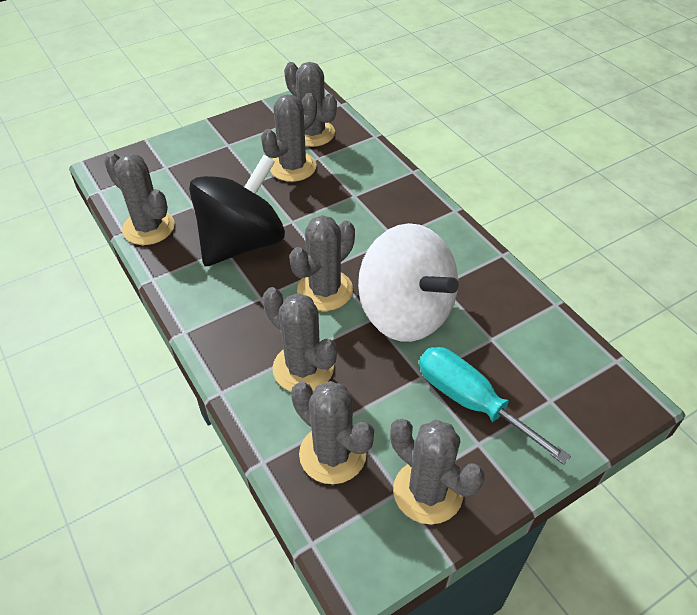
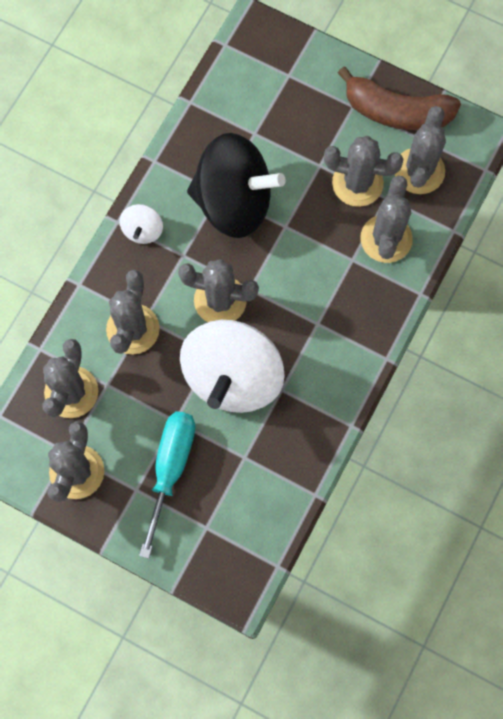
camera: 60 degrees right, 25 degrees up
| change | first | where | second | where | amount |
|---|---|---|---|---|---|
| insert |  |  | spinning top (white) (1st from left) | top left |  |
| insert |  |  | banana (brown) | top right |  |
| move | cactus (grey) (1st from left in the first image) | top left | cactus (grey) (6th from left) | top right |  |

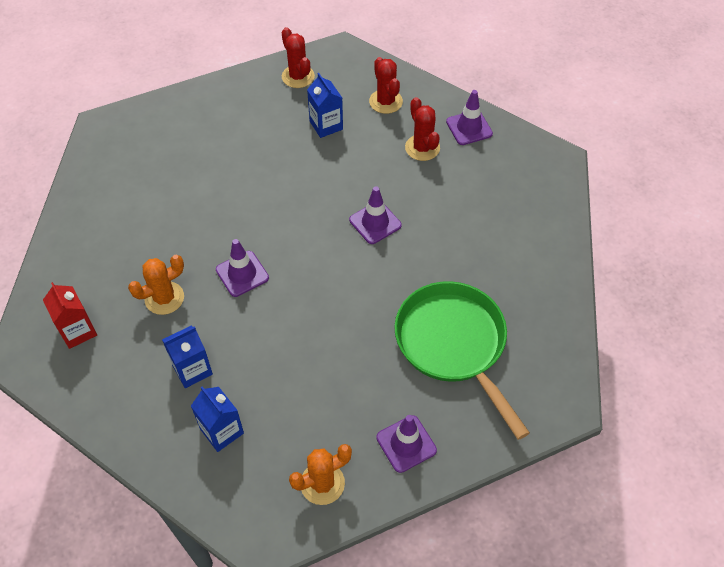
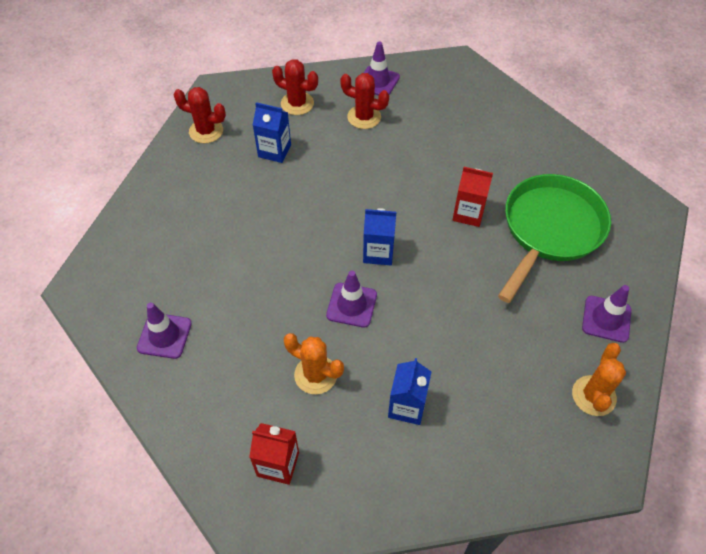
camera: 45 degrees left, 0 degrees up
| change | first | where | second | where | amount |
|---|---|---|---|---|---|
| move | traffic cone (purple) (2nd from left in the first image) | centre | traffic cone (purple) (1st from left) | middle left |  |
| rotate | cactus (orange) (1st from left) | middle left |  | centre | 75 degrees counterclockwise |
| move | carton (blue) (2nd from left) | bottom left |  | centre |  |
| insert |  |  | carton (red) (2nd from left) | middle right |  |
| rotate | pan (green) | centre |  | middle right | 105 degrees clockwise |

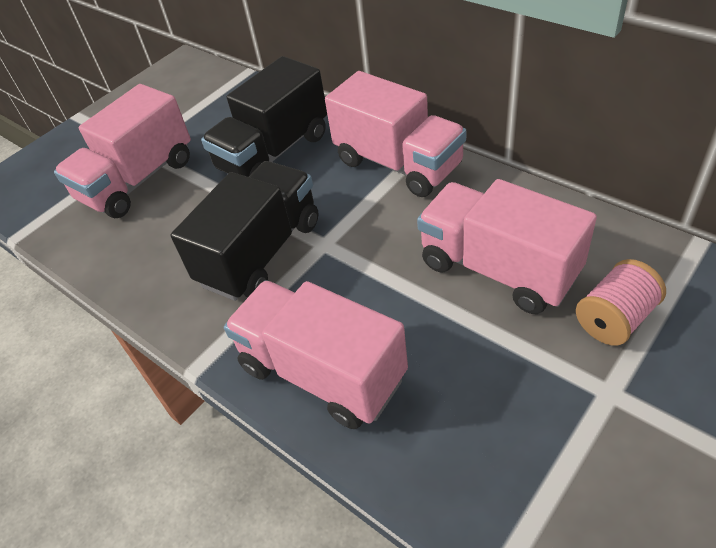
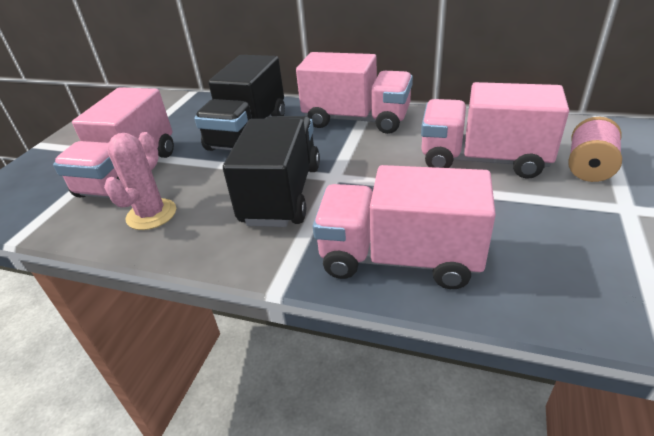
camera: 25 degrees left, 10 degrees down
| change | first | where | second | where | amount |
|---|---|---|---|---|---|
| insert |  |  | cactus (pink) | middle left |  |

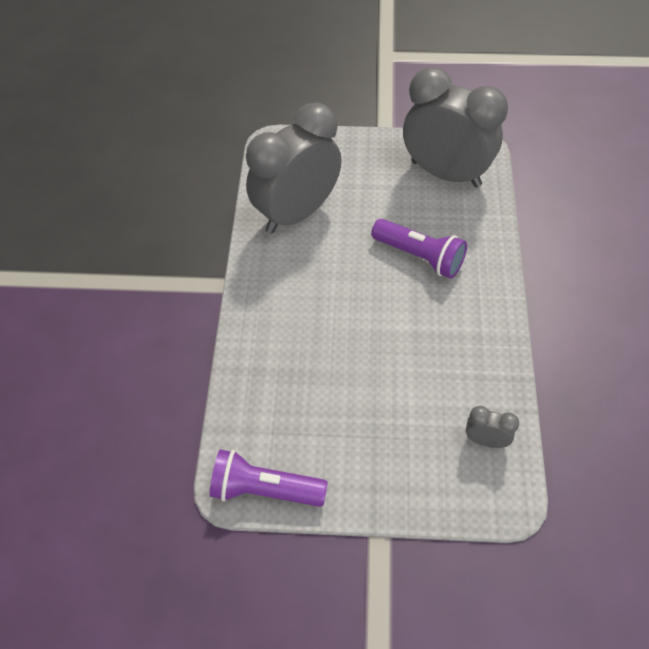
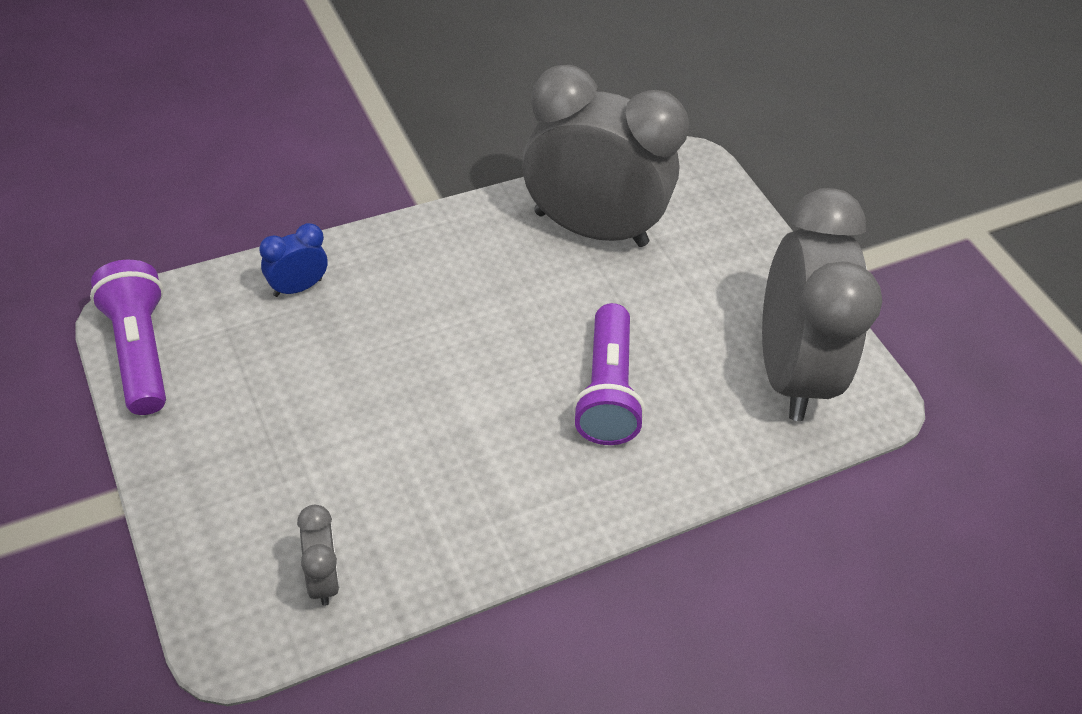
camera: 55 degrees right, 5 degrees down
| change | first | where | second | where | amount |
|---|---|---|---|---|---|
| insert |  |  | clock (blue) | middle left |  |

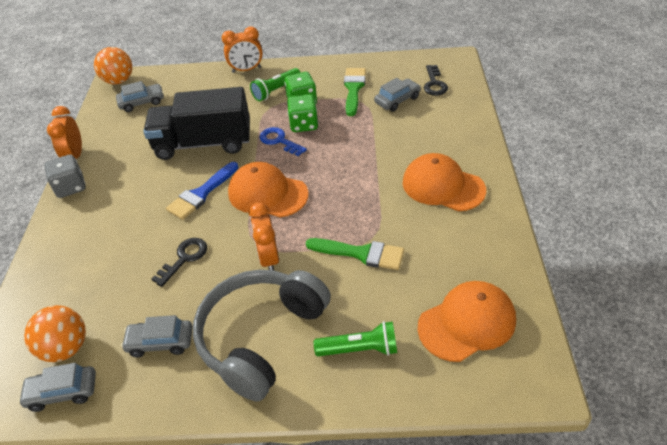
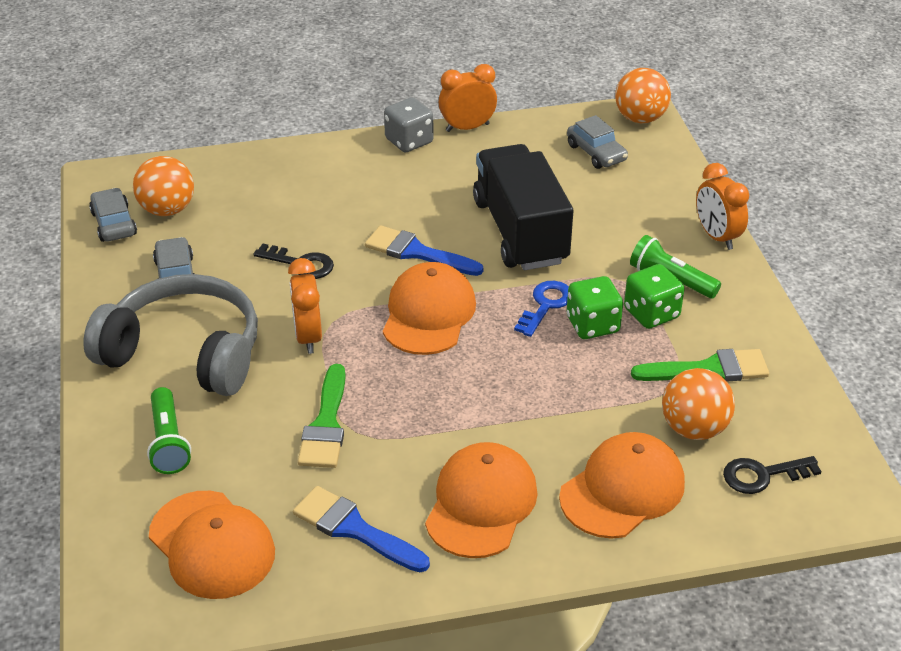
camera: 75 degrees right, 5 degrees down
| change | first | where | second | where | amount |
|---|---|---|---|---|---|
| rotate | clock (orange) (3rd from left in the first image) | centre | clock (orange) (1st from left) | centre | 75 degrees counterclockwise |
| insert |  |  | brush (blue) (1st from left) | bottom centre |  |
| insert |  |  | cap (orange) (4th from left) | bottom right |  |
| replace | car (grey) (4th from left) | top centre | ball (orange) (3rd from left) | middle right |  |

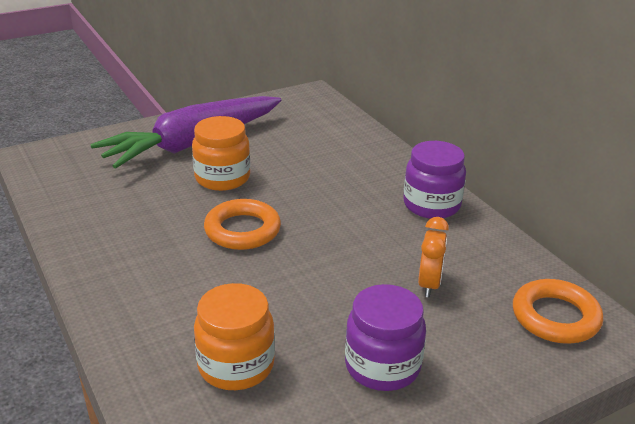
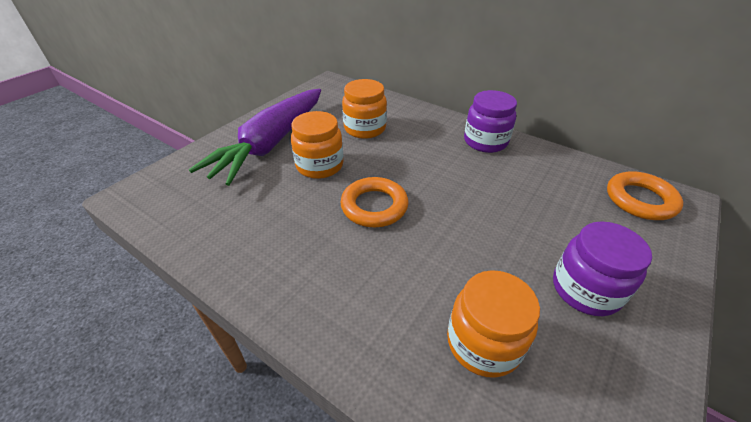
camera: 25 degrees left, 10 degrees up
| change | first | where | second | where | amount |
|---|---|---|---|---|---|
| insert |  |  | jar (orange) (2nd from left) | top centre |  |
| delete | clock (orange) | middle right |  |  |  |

· · · · ·

From the listing above, the lines starting with the one that has "move | traffic" and running through the one that has "degrees clockwise |" should be copied exactly, ends included.

| move | traffic cone (purple) (2nd from left in the first image) | centre | traffic cone (purple) (1st from left) | middle left |  |
| rotate | cactus (orange) (1st from left) | middle left |  | centre | 75 degrees counterclockwise |
| move | carton (blue) (2nd from left) | bottom left |  | centre |  |
| insert |  |  | carton (red) (2nd from left) | middle right |  |
| rotate | pan (green) | centre |  | middle right | 105 degrees clockwise |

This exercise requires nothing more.